* **WORK REQUIRED**: Wherever a line in the material contains the word "purple", copy that line.

Segment Open

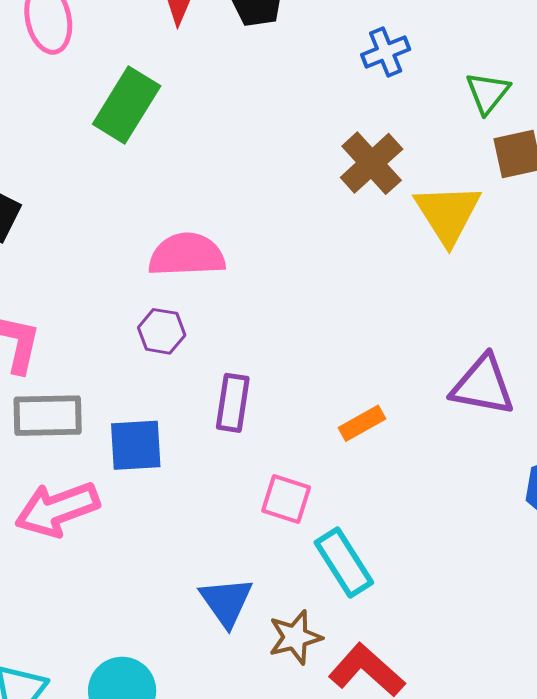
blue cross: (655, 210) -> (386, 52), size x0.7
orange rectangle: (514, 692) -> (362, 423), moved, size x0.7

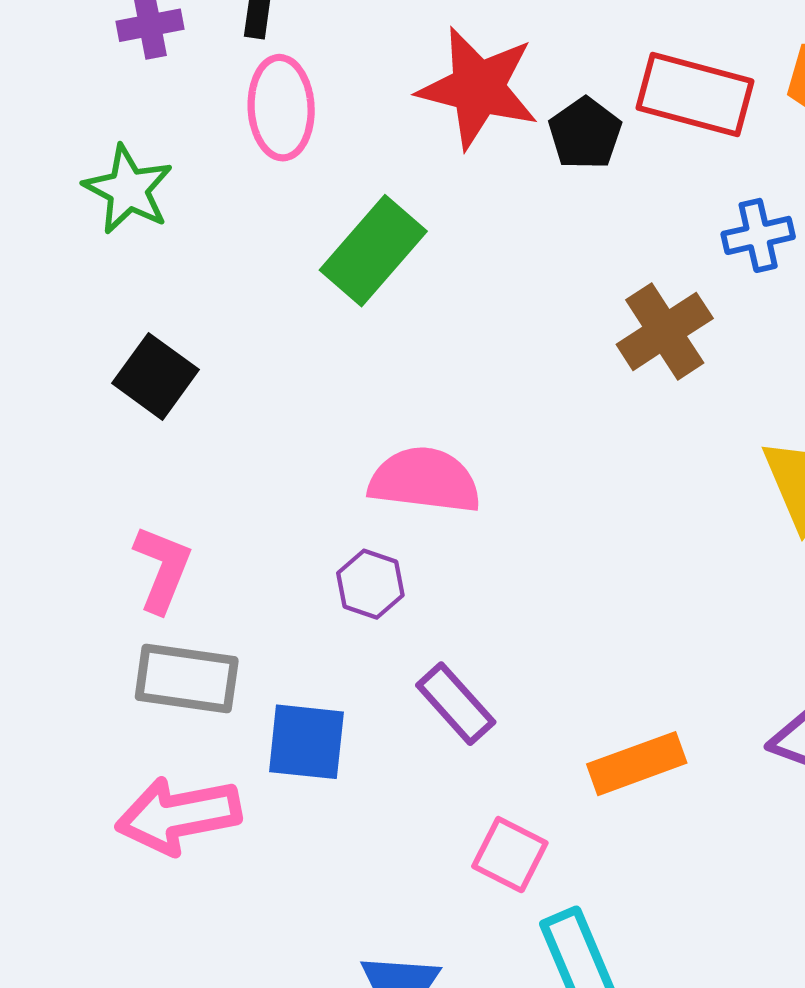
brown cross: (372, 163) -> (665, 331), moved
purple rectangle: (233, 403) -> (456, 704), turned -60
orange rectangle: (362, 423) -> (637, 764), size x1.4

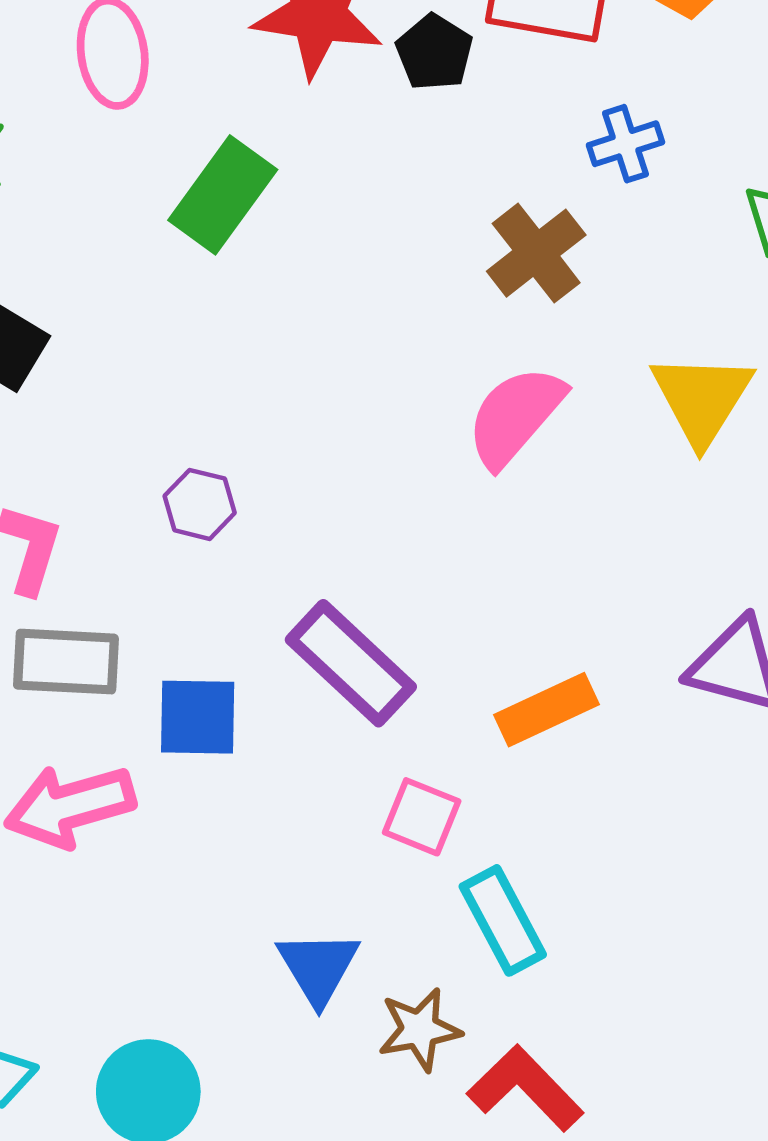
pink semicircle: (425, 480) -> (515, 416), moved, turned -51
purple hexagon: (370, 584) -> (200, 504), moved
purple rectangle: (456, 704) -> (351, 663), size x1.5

Segment Closed

* **WRITTEN SOLUTION**:
purple rectangle: (233, 403) -> (456, 704), turned -60
purple hexagon: (370, 584) -> (200, 504), moved
purple rectangle: (456, 704) -> (351, 663), size x1.5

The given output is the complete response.